WHAT YOU ARE ASKED TO DO » Beginning with the line that holds "white shoe: 4 -> 7", output every remaining line of the material below exactly, and include none of the pictures.

[[ EXERCISE INPUTS, beginning ]]

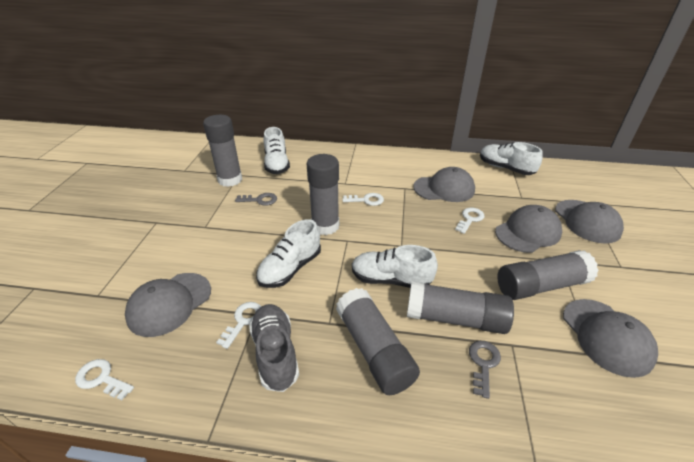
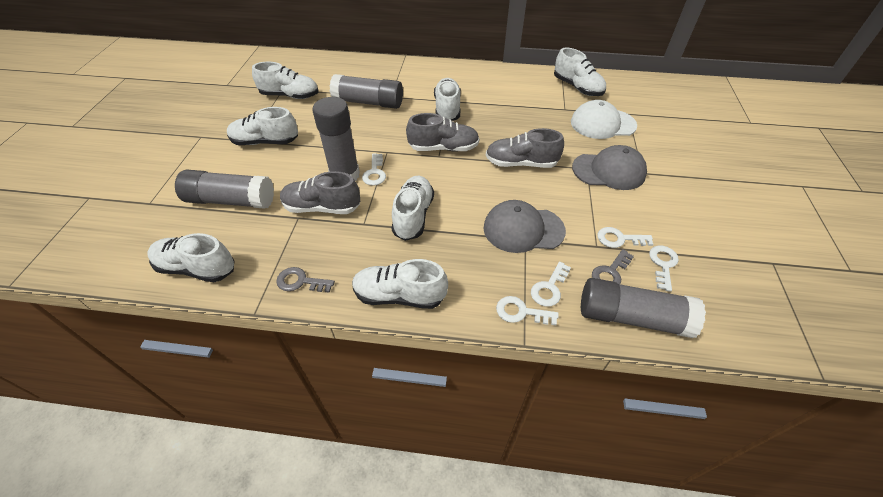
grey cap: 5 -> 2
grey glue stick: 5 -> 4
grey shoe: 1 -> 3
white cap: 0 -> 1
white key: 4 -> 5
white shoe: 4 -> 7

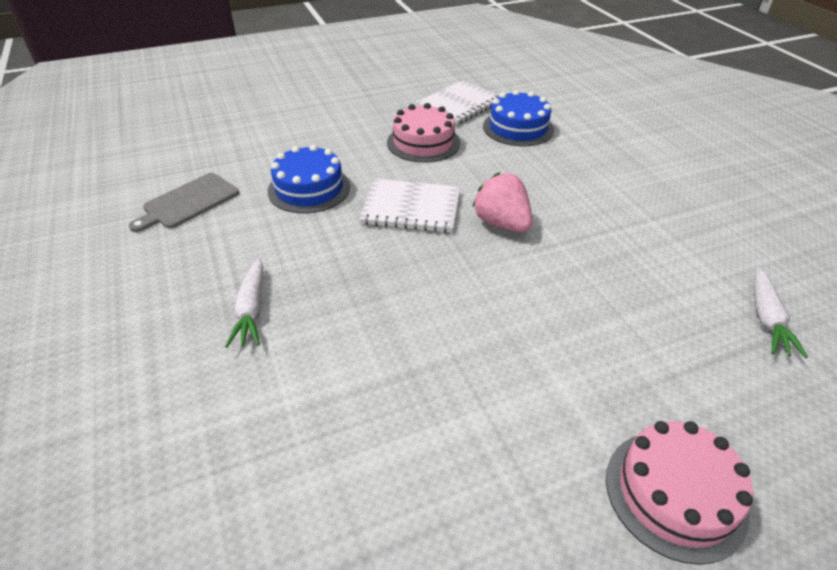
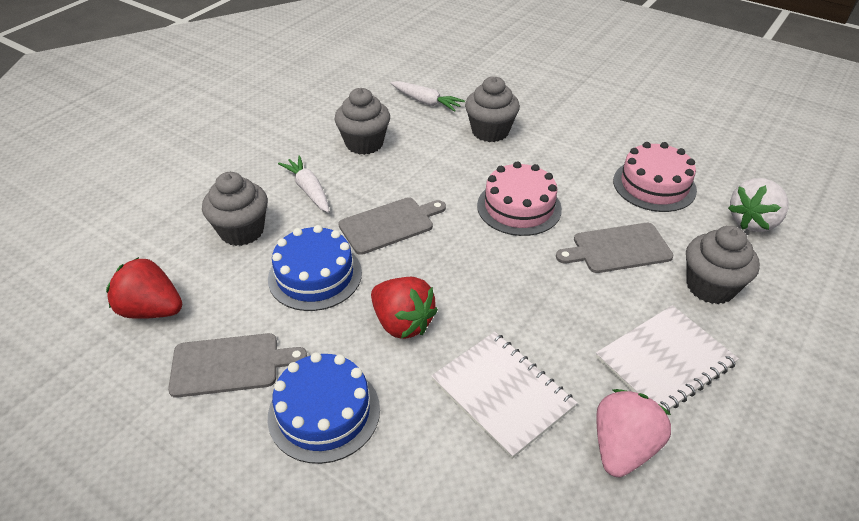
grey cupcake: 0 -> 4
grey cutting board: 1 -> 3
red strawberry: 0 -> 2
white strawberry: 0 -> 1

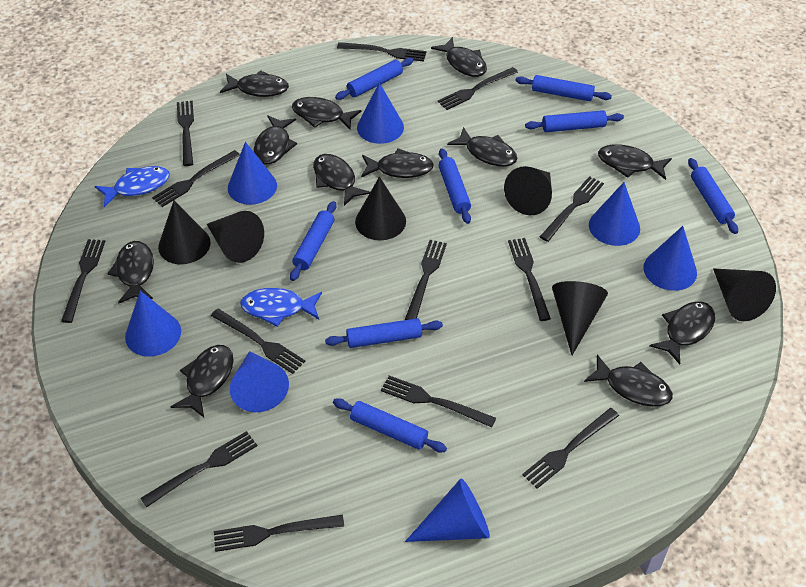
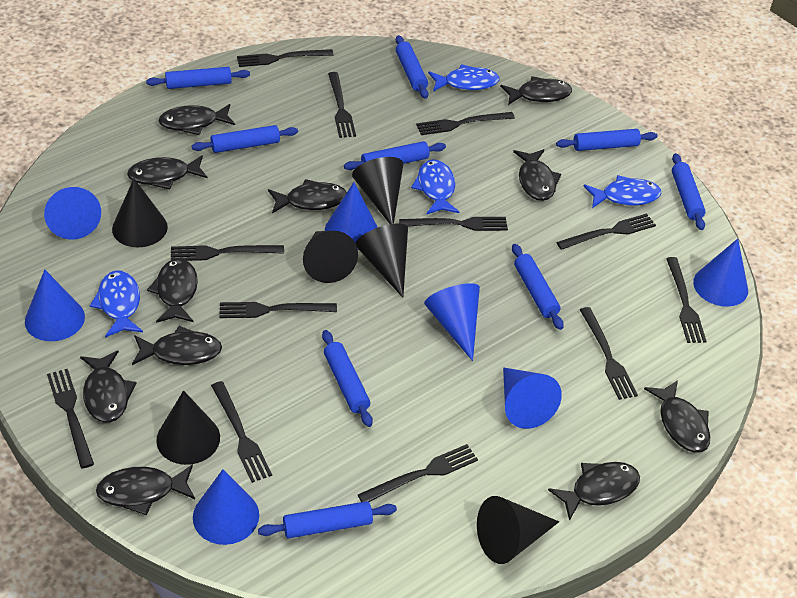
black fish: 12 -> 11
black fork: 13 -> 12
blue fish: 2 -> 4
blue rolling pin: 8 -> 9

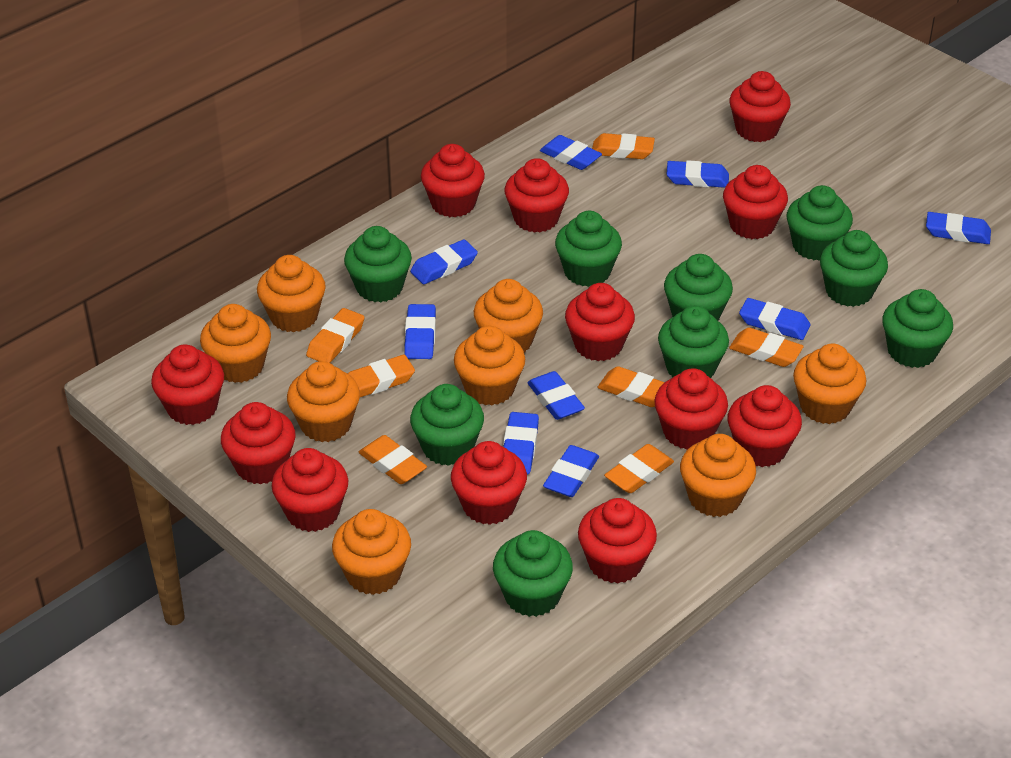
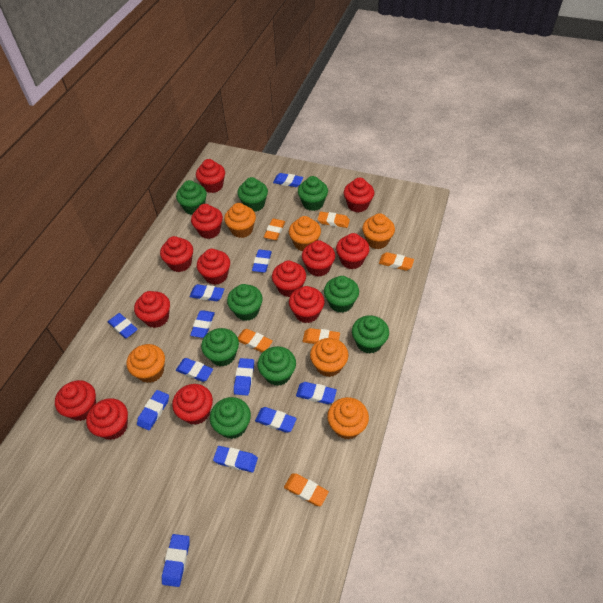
blue eraser: 9 -> 12
orange cupcake: 8 -> 6
orange eraser: 7 -> 6
red cupcake: 12 -> 13

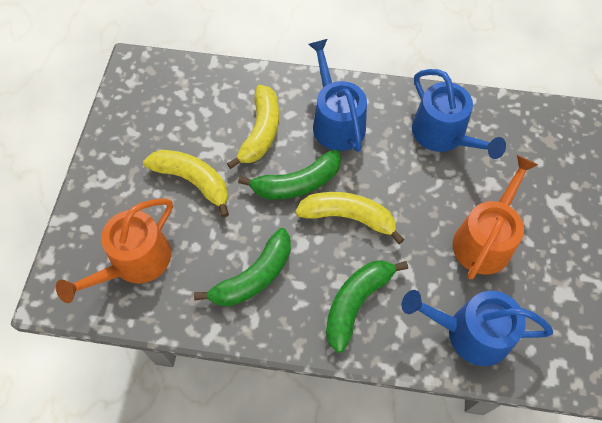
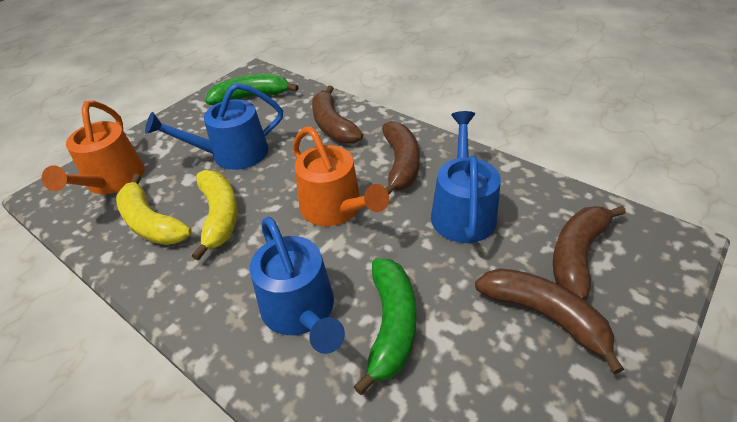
brown banana: 0 -> 4
green banana: 3 -> 2
yellow banana: 3 -> 2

[[ EXERCISE INPUTS, end ]]

OUTPUT FOR THIS EXERCISE »
white shoe: 4 -> 7

grey cupcake: 0 -> 4
grey cutting board: 1 -> 3
red strawberry: 0 -> 2
white strawberry: 0 -> 1

black fish: 12 -> 11
black fork: 13 -> 12
blue fish: 2 -> 4
blue rolling pin: 8 -> 9

blue eraser: 9 -> 12
orange cupcake: 8 -> 6
orange eraser: 7 -> 6
red cupcake: 12 -> 13

brown banana: 0 -> 4
green banana: 3 -> 2
yellow banana: 3 -> 2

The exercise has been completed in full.